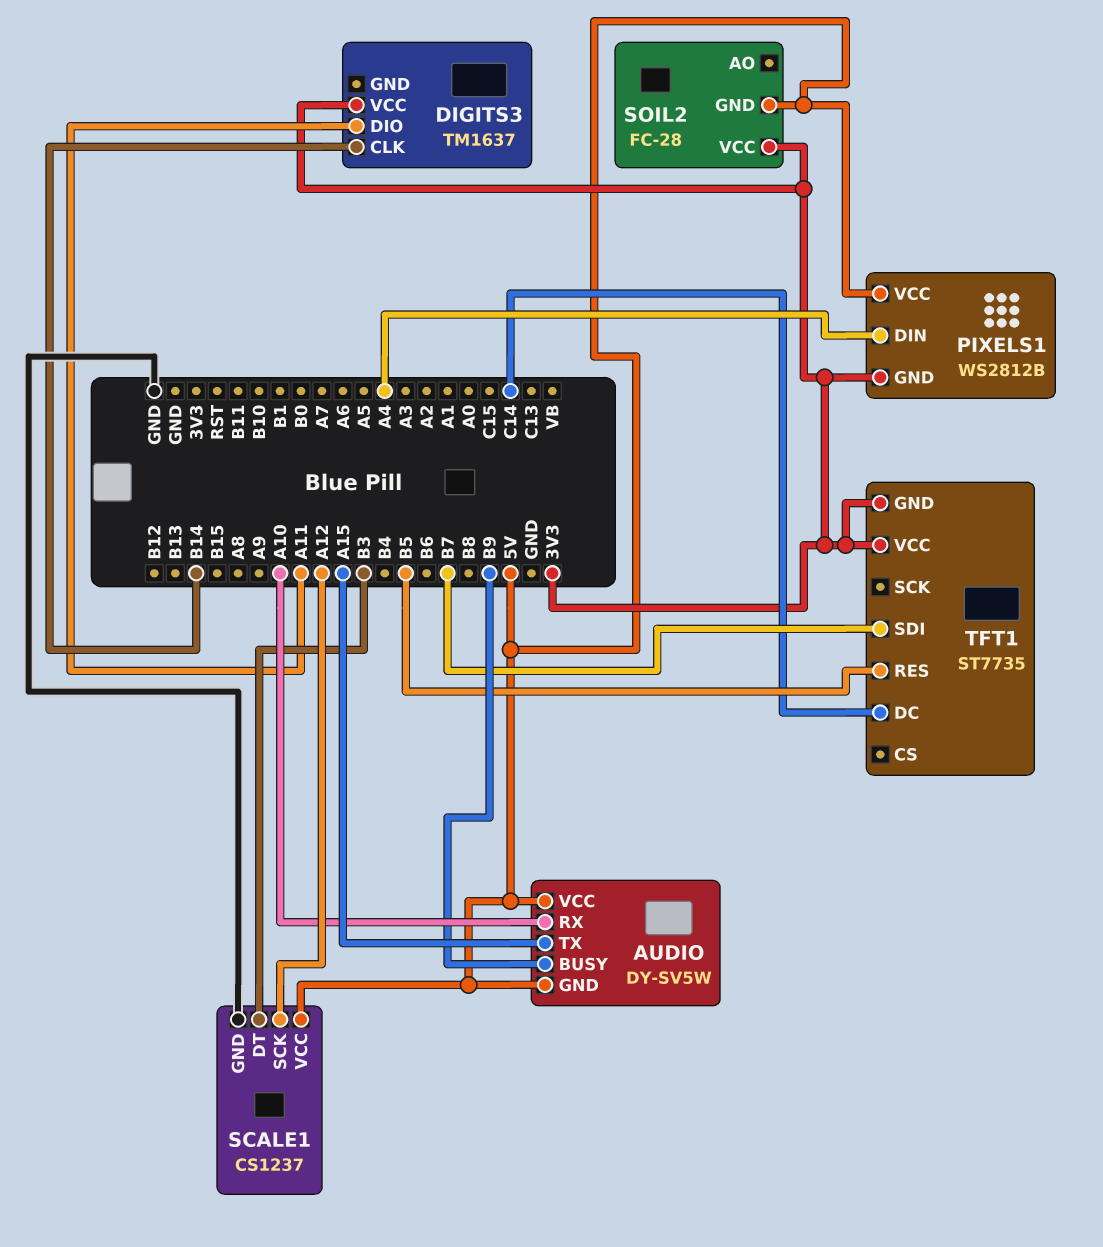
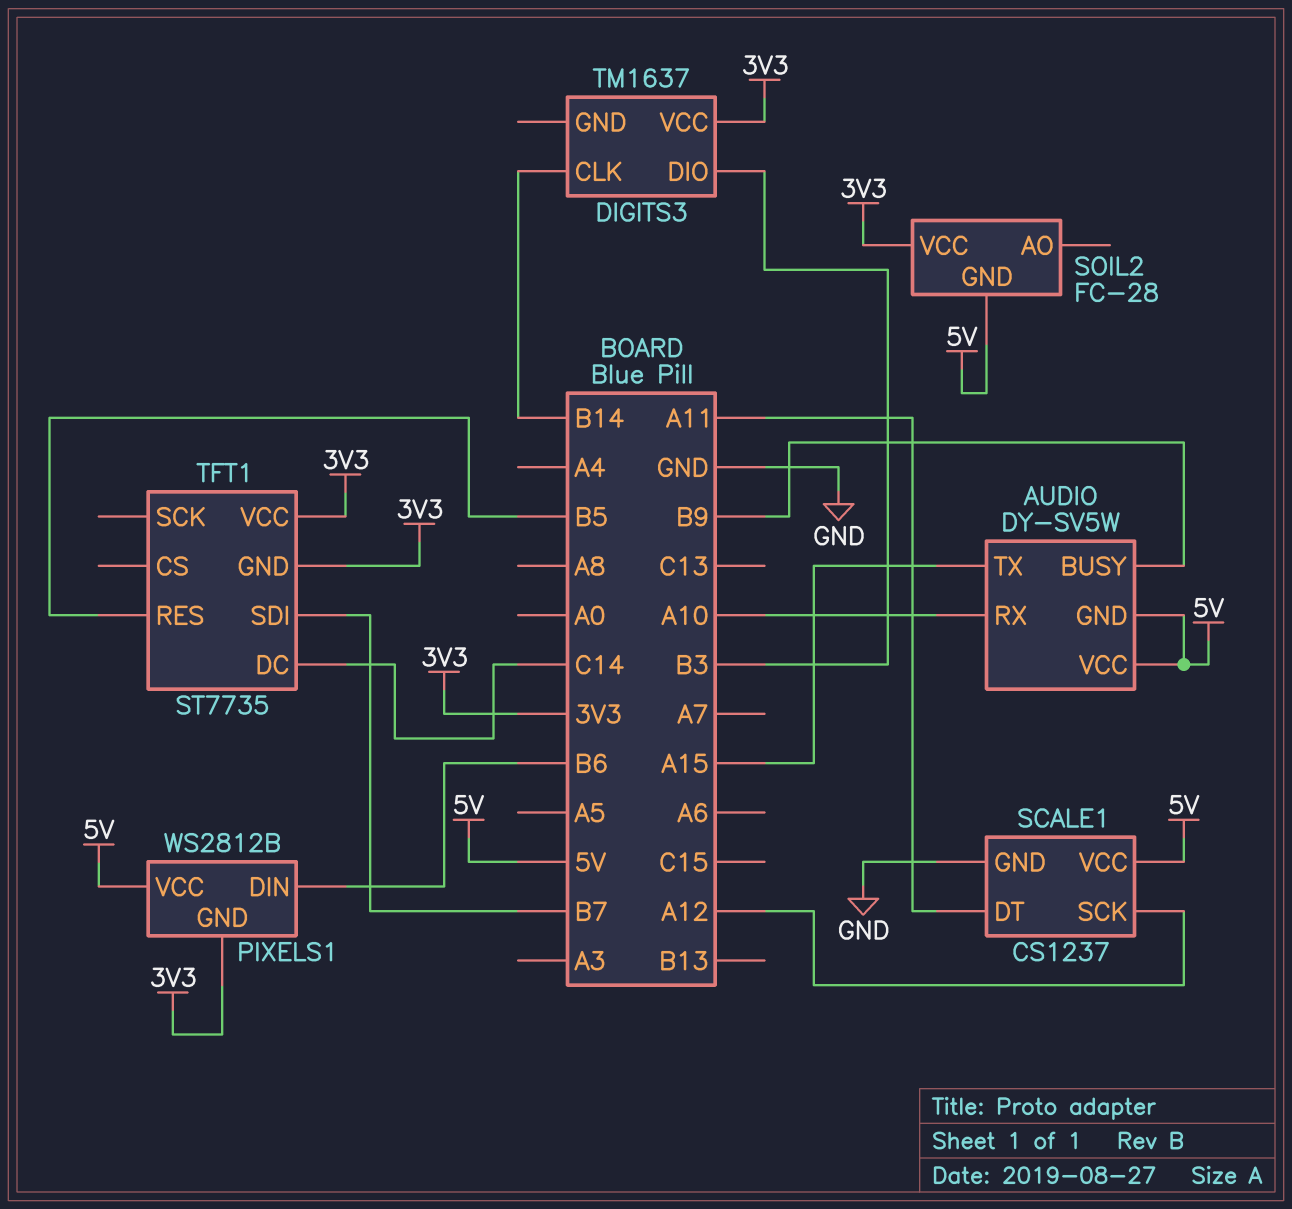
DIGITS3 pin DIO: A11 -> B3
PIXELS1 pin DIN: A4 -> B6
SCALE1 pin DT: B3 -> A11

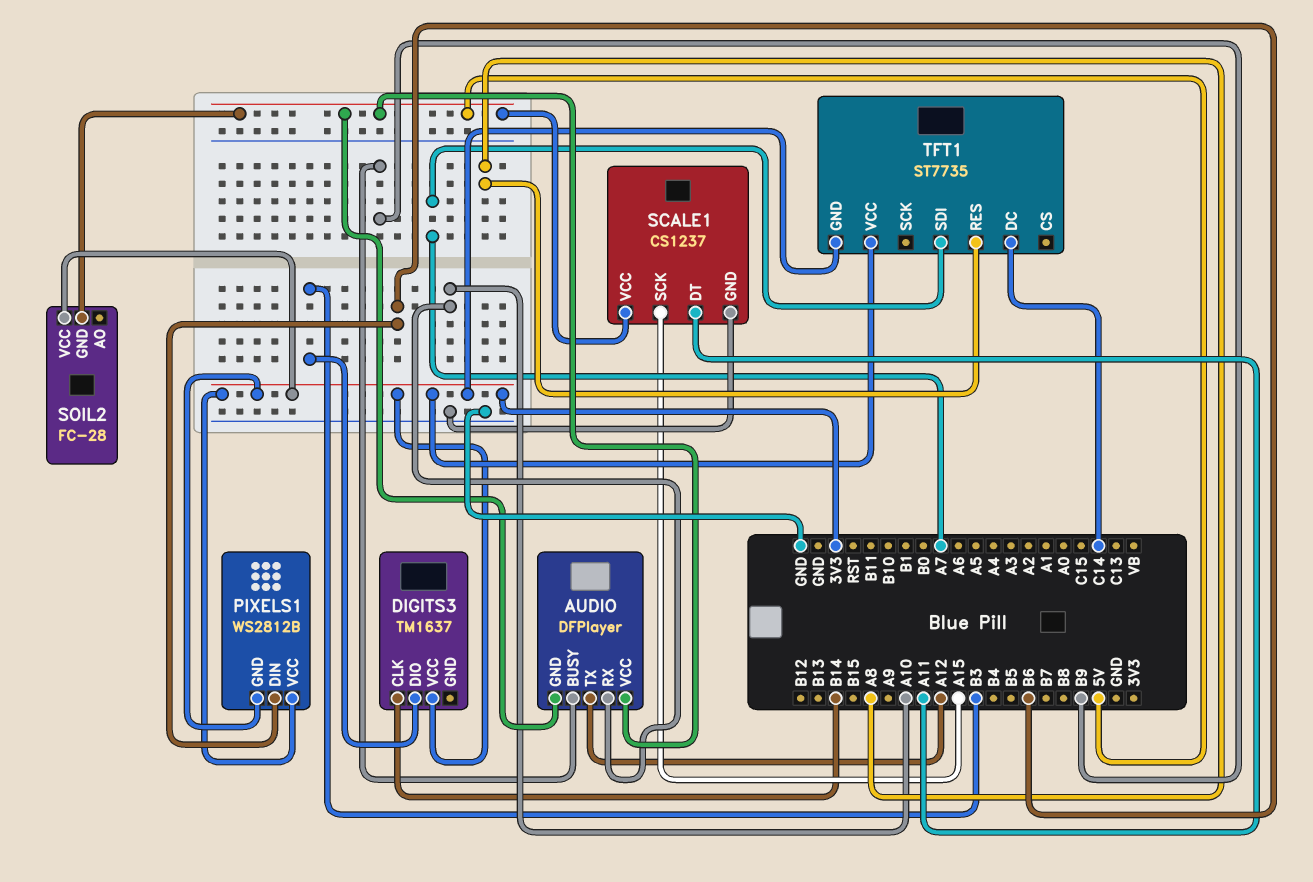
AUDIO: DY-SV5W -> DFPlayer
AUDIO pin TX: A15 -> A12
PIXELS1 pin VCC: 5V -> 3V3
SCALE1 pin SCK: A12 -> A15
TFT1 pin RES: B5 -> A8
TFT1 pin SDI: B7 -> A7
======
▶ About this exercise
Reproduce all entries exactly. Pictures do not belong in the copy.

▶ Solution below
DIGITS3 pin DIO: A11 -> B3
PIXELS1 pin DIN: A4 -> B6
SCALE1 pin DT: B3 -> A11

AUDIO: DY-SV5W -> DFPlayer
AUDIO pin TX: A15 -> A12
PIXELS1 pin VCC: 5V -> 3V3
SCALE1 pin SCK: A12 -> A15
TFT1 pin RES: B5 -> A8
TFT1 pin SDI: B7 -> A7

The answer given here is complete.